Records shown =>
<<<<
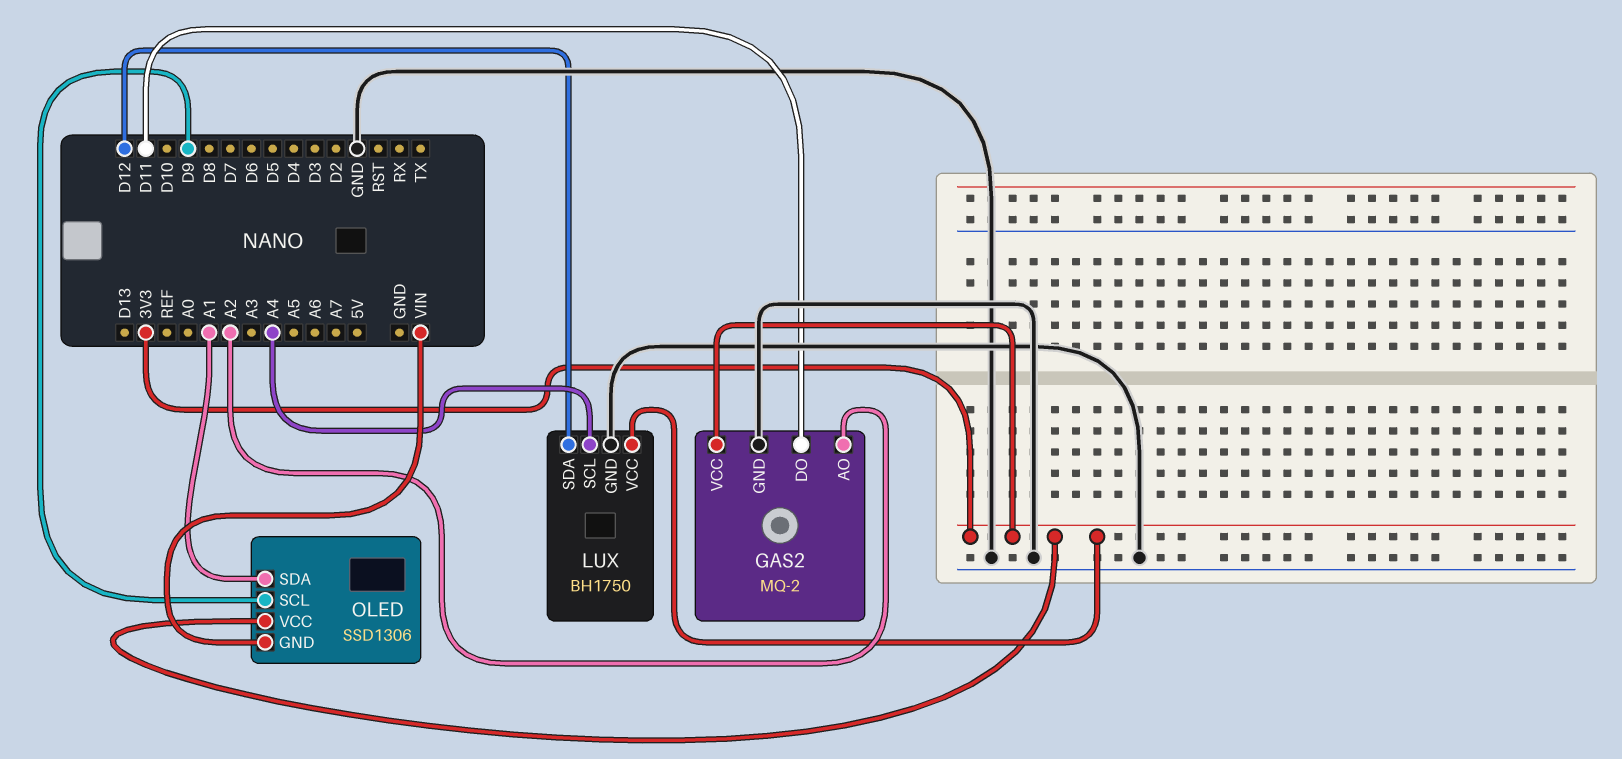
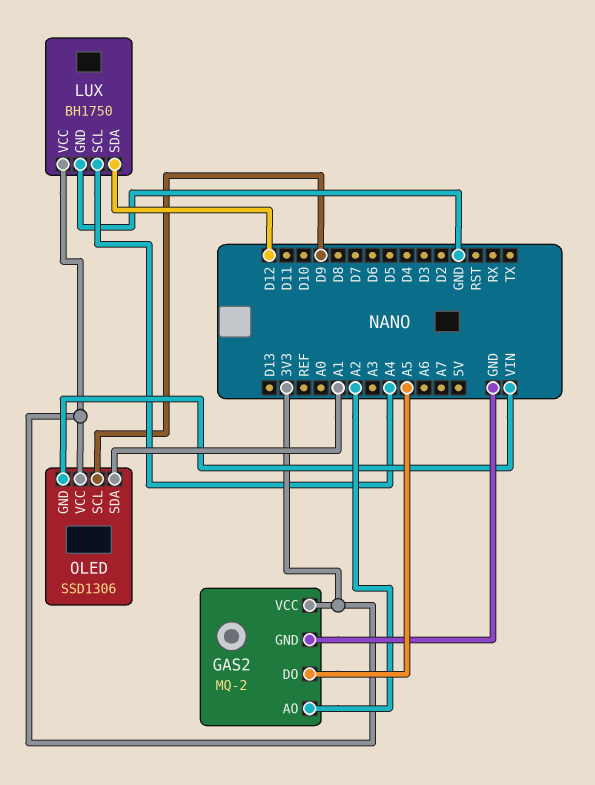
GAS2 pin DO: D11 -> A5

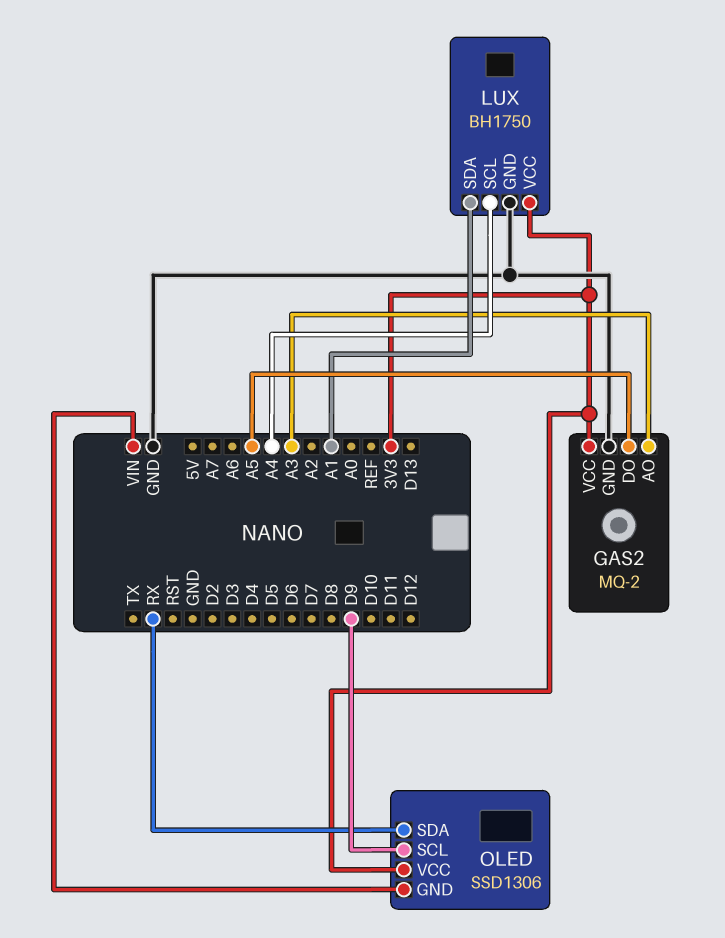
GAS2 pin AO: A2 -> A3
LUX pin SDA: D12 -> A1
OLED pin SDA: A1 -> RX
>>>>
<<<<
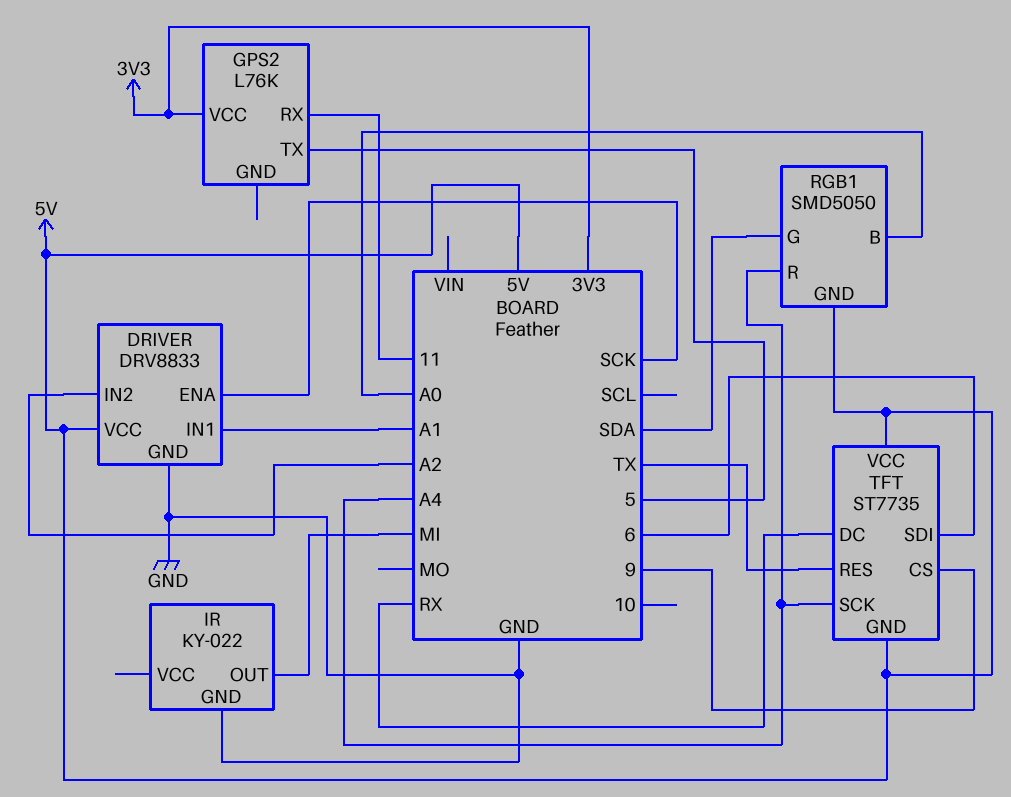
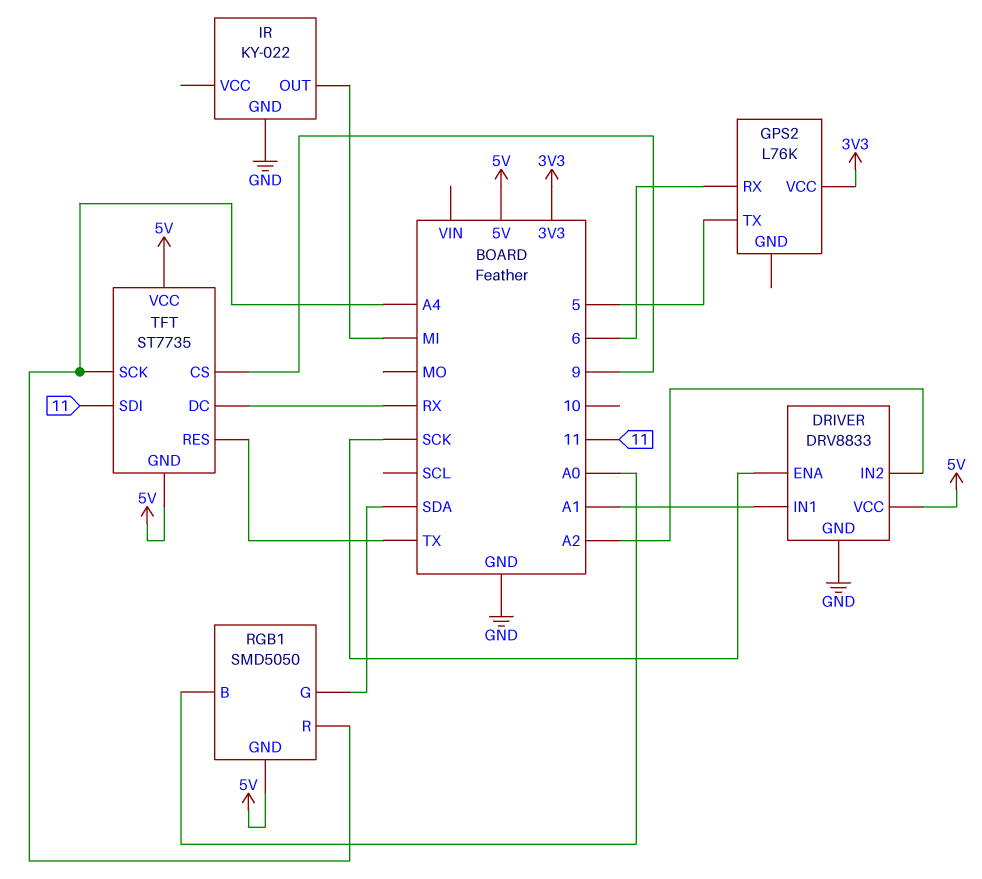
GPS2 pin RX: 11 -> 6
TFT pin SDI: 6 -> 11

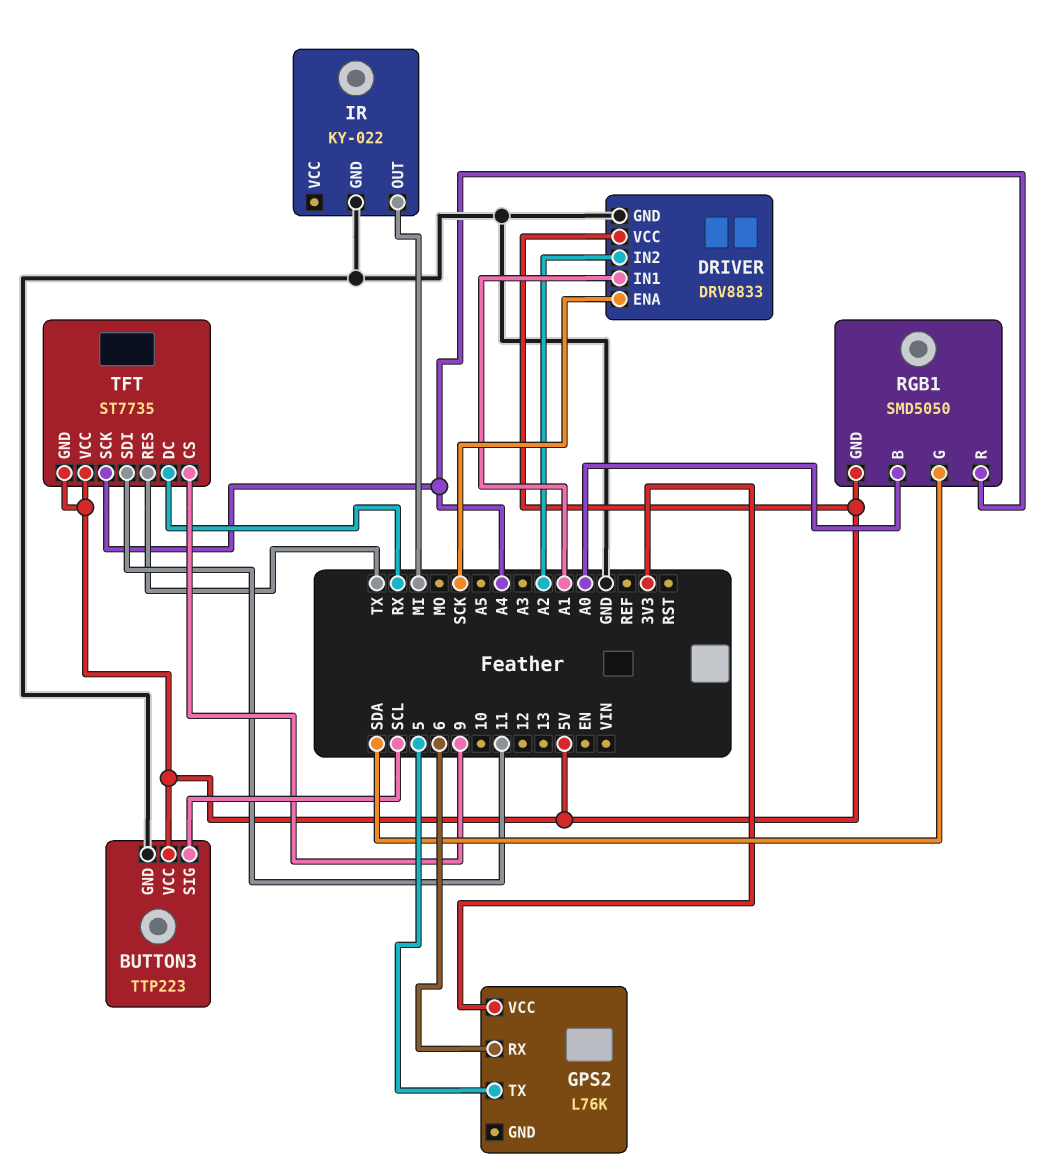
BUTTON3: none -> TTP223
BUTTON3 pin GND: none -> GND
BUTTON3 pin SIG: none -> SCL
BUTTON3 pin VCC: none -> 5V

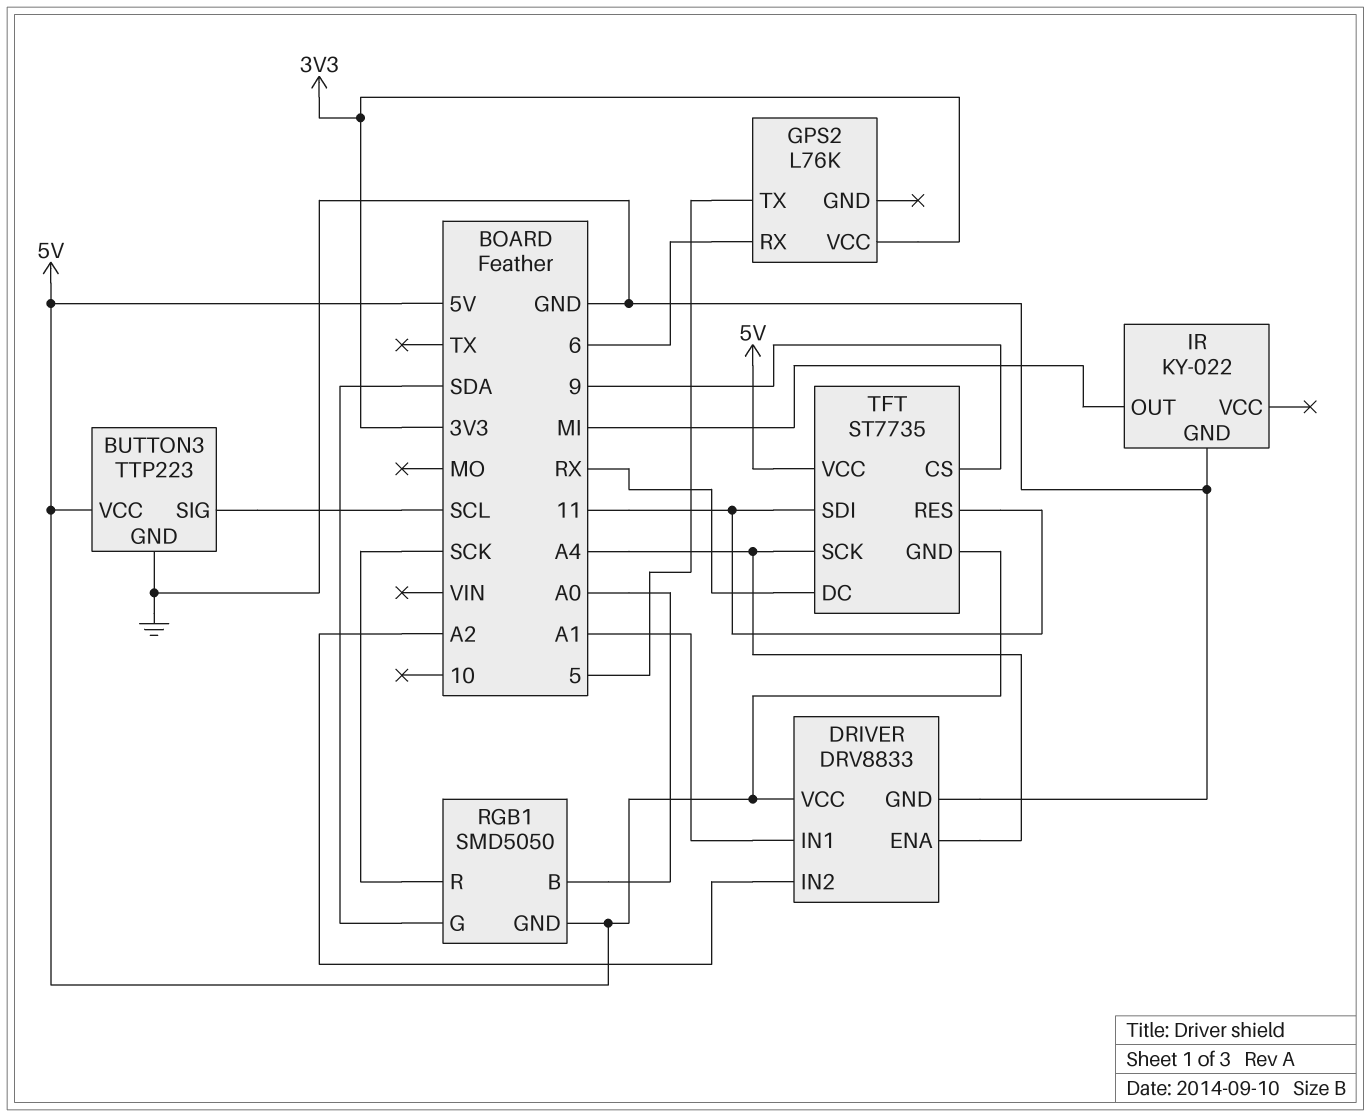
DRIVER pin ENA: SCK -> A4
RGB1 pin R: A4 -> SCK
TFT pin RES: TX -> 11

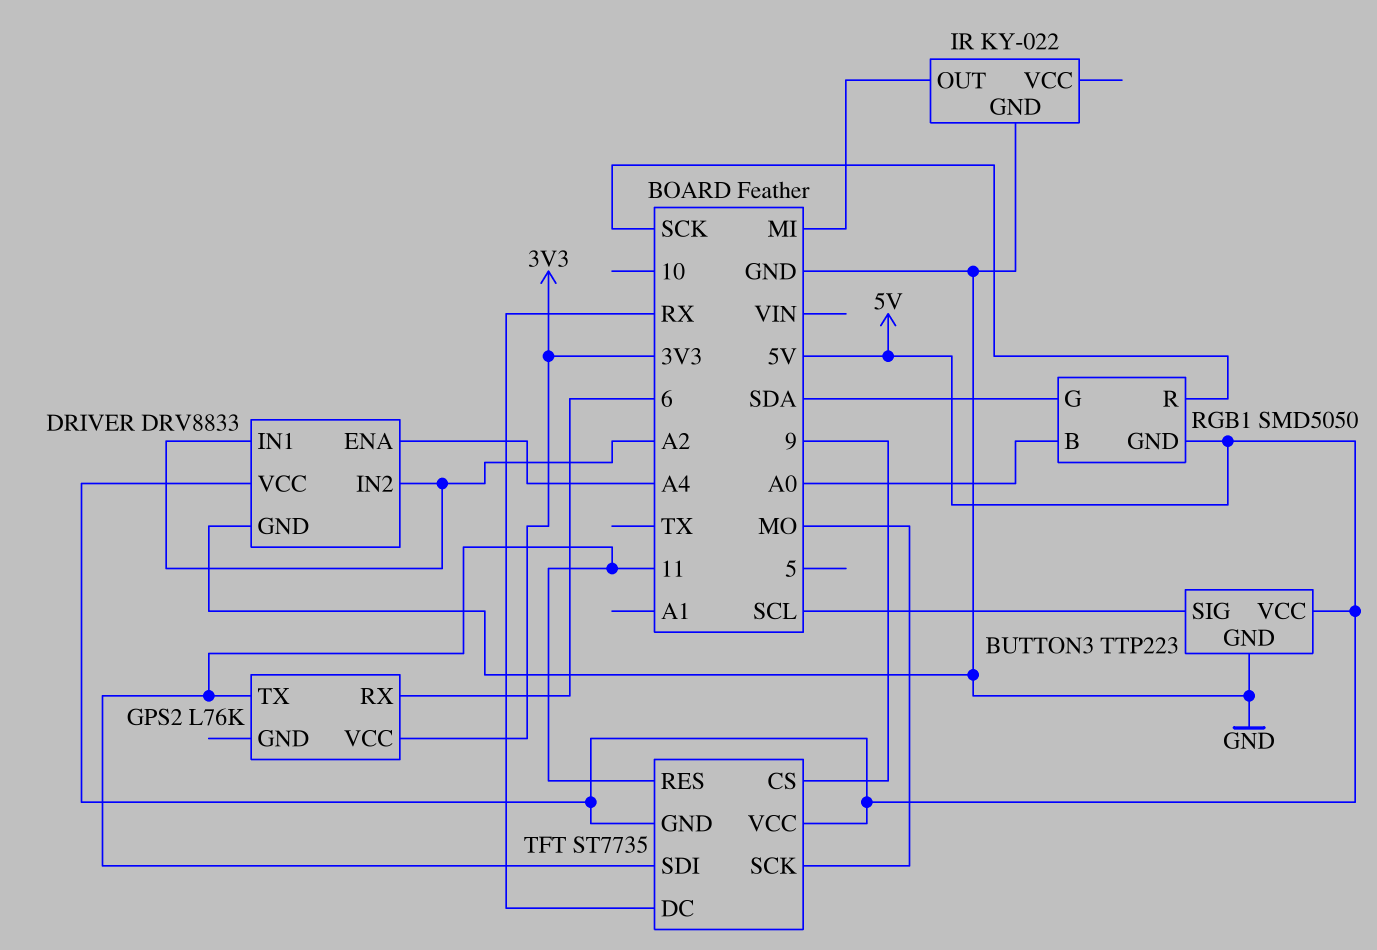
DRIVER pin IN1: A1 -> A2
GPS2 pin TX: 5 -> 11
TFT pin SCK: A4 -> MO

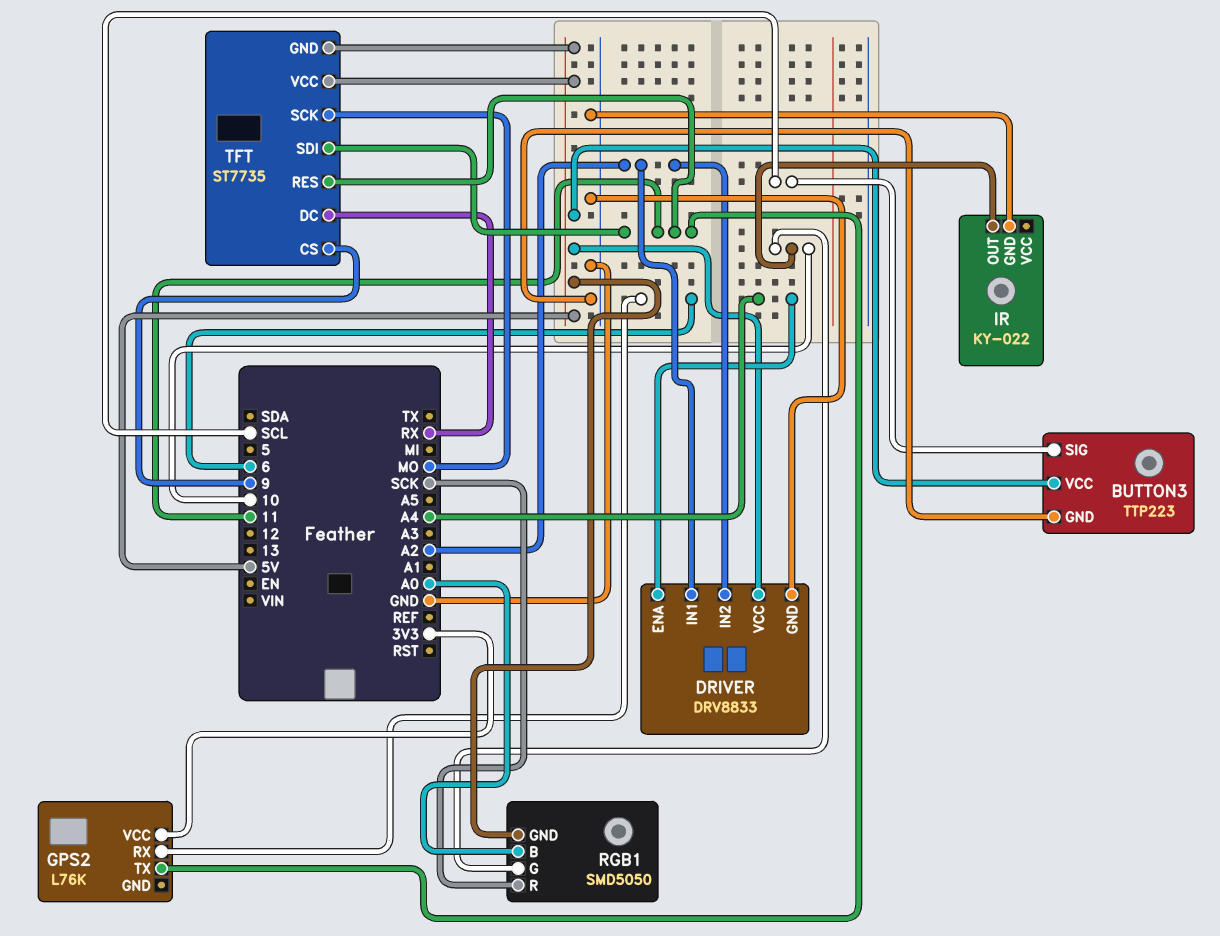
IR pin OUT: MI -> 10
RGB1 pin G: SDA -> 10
>>>>
For every line above that has "DRIVER" in it, copy the line.

DRIVER pin ENA: SCK -> A4
DRIVER pin IN1: A1 -> A2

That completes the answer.